Supplied information section start

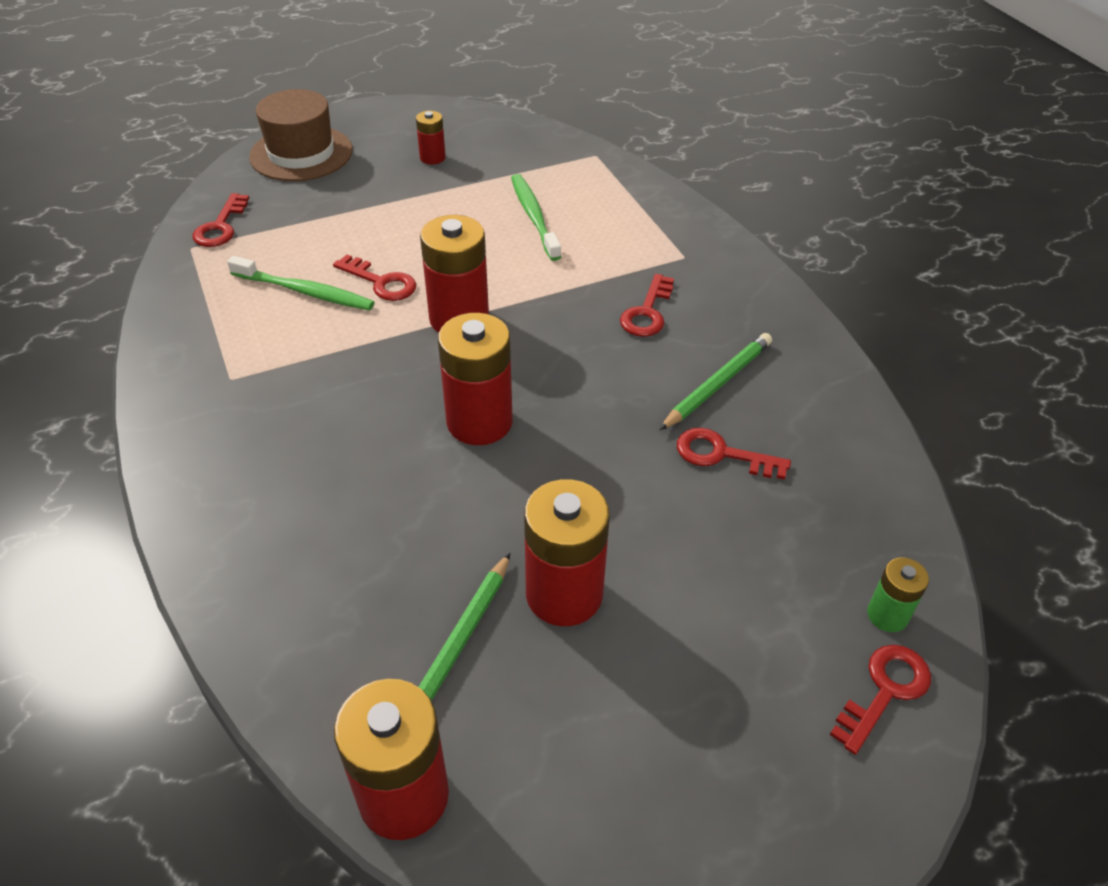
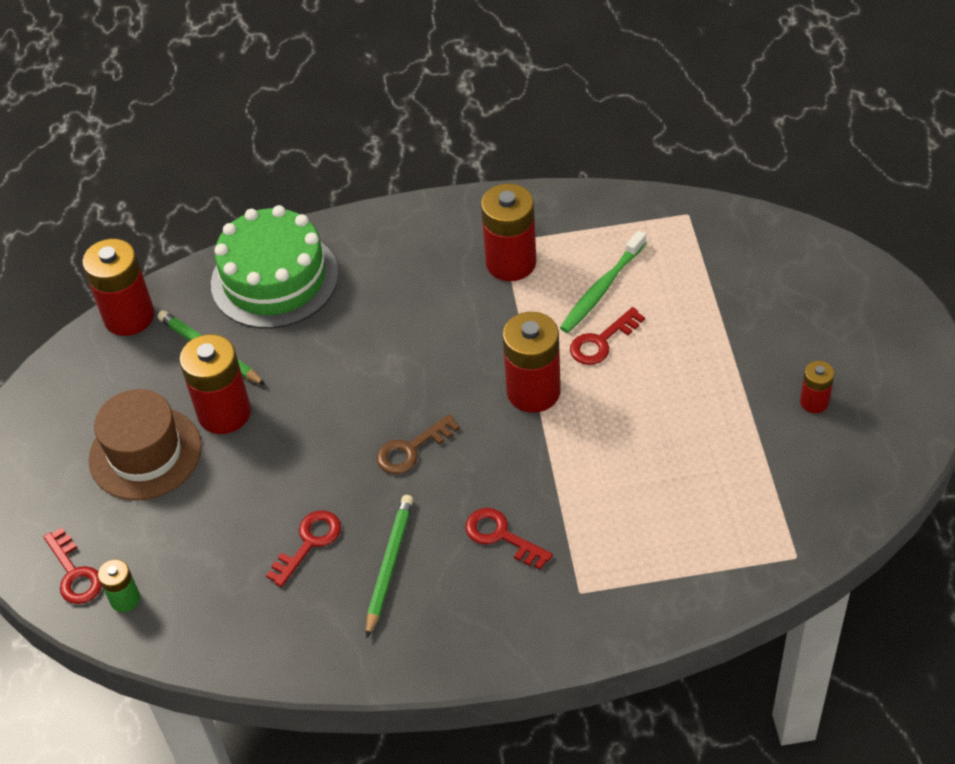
camera: 110 degrees right, 5 degrees up
(220, 226) = (716, 233): red key -> none
(301, 153) = (840, 293): brown hat -> brown hat (145, 453)
(304, 604) = (274, 279): none -> green cake
(479, 422) = (402, 389): red battery -> red battery (511, 263)
(534, 216) = (682, 474): green toothbrush -> none
(564, 397) = (411, 449): none -> brown key
(717, 384) = (389, 565): green pencil -> green pencil turned 135 degrees counterclockwise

Supplied information section end

Action item: With the pictures removed, the entries above should be transcribed exactly.

Written response:
camera: 110 degrees right, 5 degrees up
(220, 226) = (716, 233): red key -> none
(301, 153) = (840, 293): brown hat -> brown hat (145, 453)
(304, 604) = (274, 279): none -> green cake
(479, 422) = (402, 389): red battery -> red battery (511, 263)
(534, 216) = (682, 474): green toothbrush -> none
(564, 397) = (411, 449): none -> brown key
(717, 384) = (389, 565): green pencil -> green pencil turned 135 degrees counterclockwise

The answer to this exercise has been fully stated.